• _Exercise description_: Starting with the first line below, extract each line through the one that contains "IC3: LM311 -> LM393", inclusive, excluding pictures.

• _Input material_:
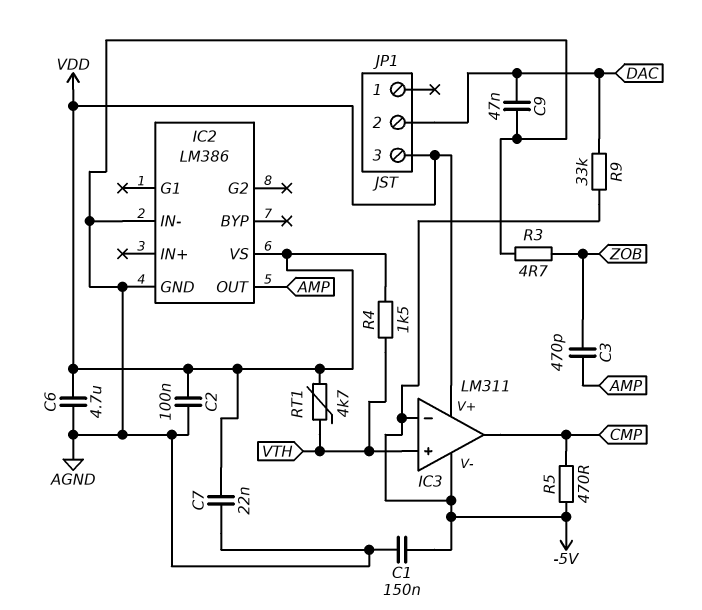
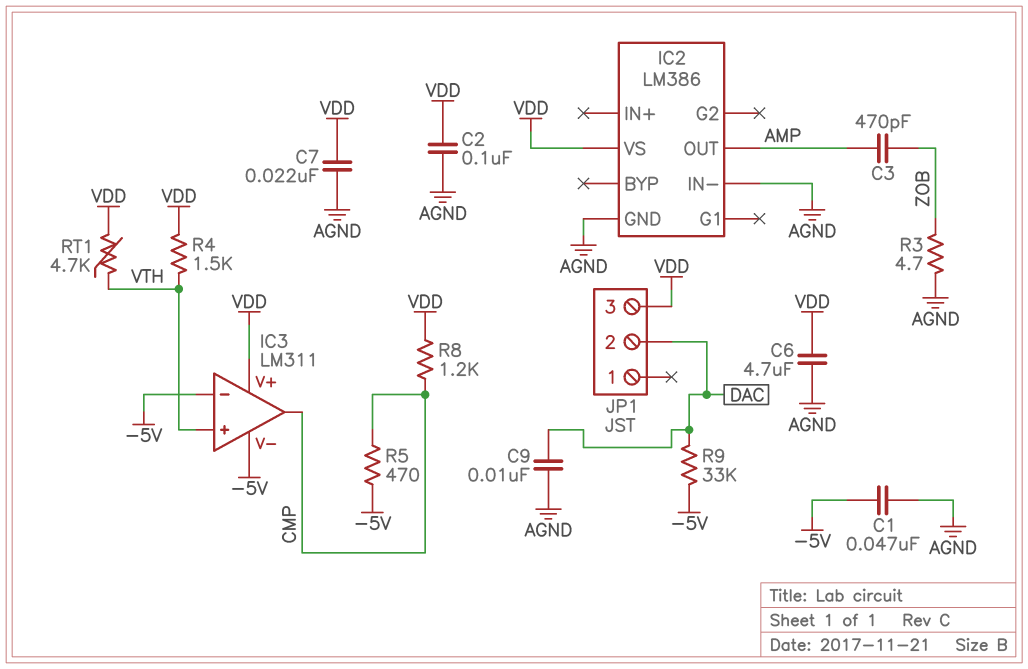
C1: 150nF (-5V, AGND) -> 47nF (-5V, AGND)
C9: 47nF (AGND, DAC) -> 10nF (AGND, DAC)
R8: none -> 1.2k (CMP, VDD)

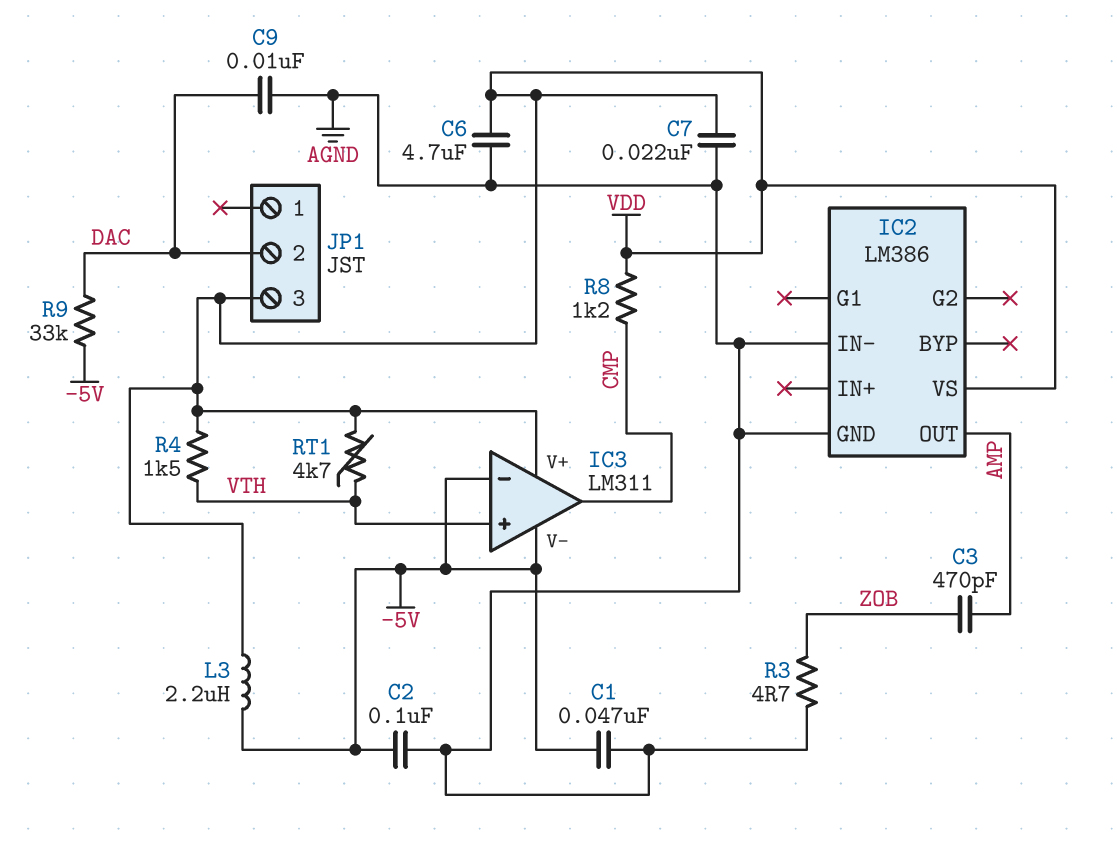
C2: 100nF (AGND, VDD) -> 100nF (-5V, AGND)
L3: none -> 2.2uH (-5V, VDD)
R5: 470 (-5V, CMP) -> none

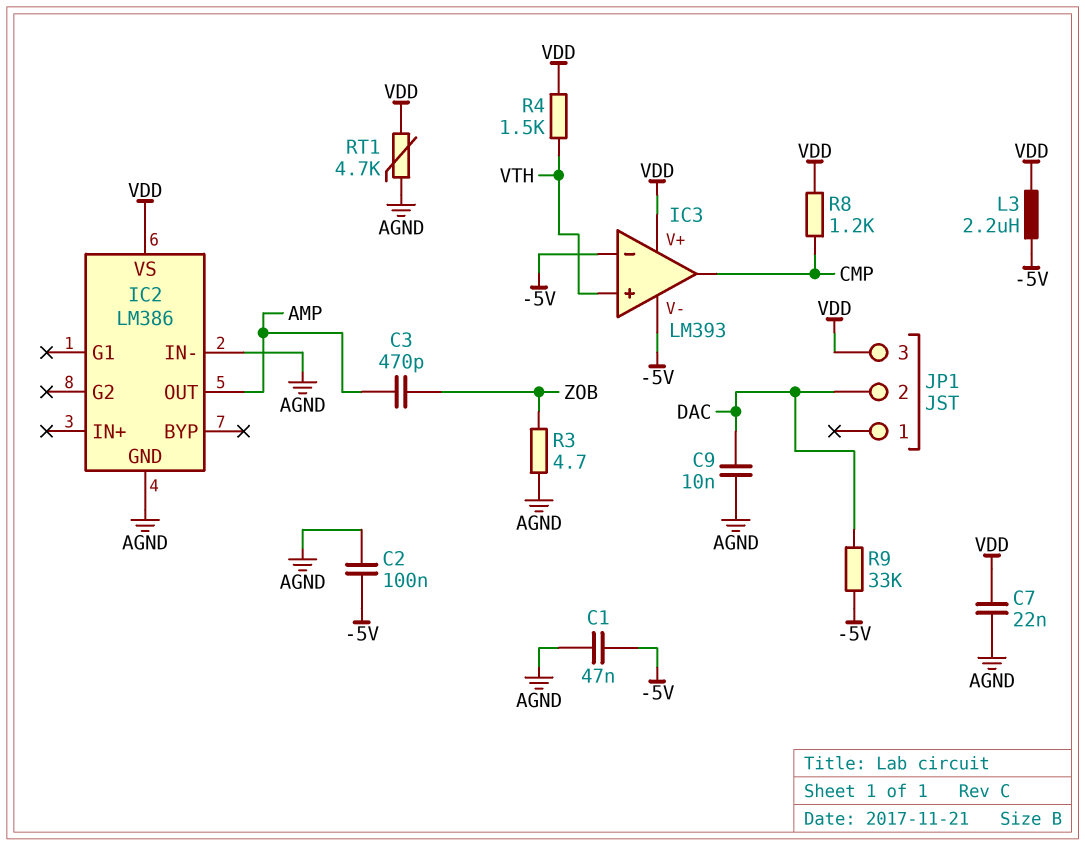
C6: 4.7uF (AGND, VDD) -> none
IC3: LM311 -> LM393
RT1: 4.7k (VDD, VTH) -> 4.7k (AGND, VDD)

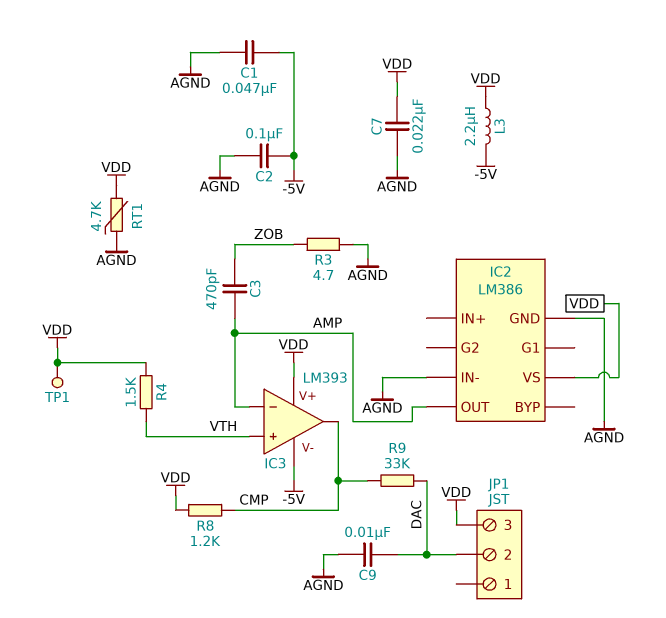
IC3 pin in-: -5V -> AMP
R9: 33k (-5V, DAC) -> 33k (CMP, DAC)
TP1: none -> test point (VDD)

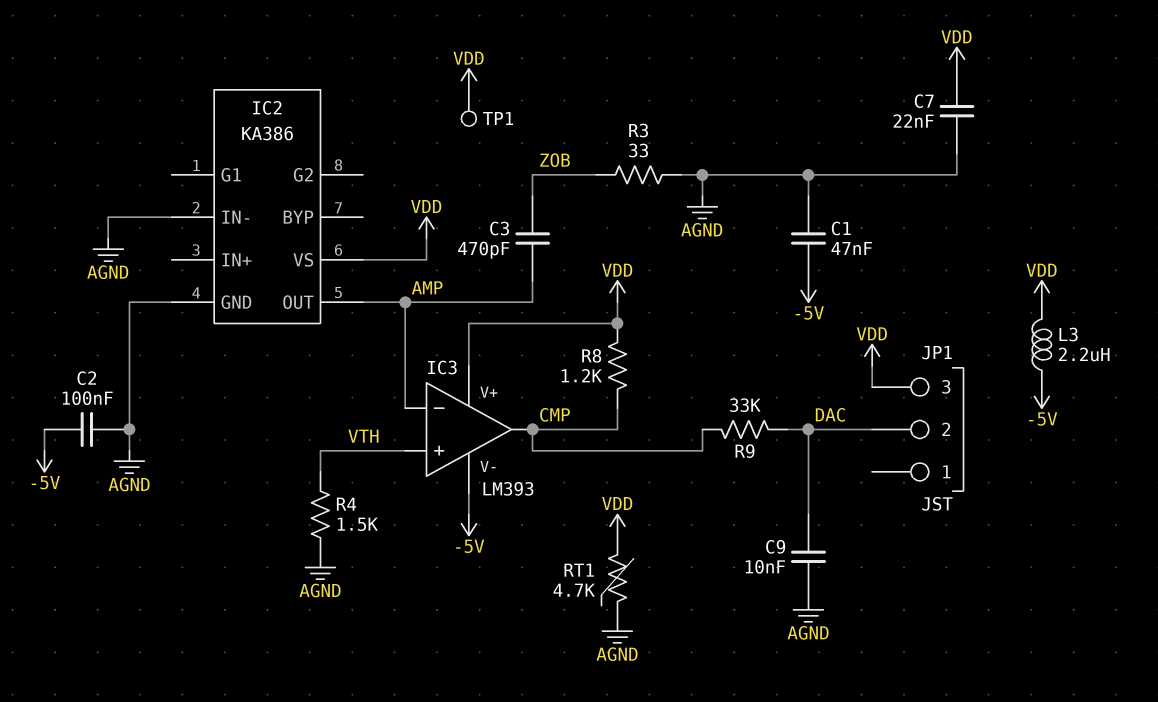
IC2: LM386 -> KA386
R3: 4.7 (AGND, ZOB) -> 33 (AGND, ZOB)
R4: 1.5k (VDD, VTH) -> 1.5k (AGND, VTH)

• _Output_:
C1: 150nF (-5V, AGND) -> 47nF (-5V, AGND)
C9: 47nF (AGND, DAC) -> 10nF (AGND, DAC)
R8: none -> 1.2k (CMP, VDD)

C2: 100nF (AGND, VDD) -> 100nF (-5V, AGND)
L3: none -> 2.2uH (-5V, VDD)
R5: 470 (-5V, CMP) -> none

C6: 4.7uF (AGND, VDD) -> none
IC3: LM311 -> LM393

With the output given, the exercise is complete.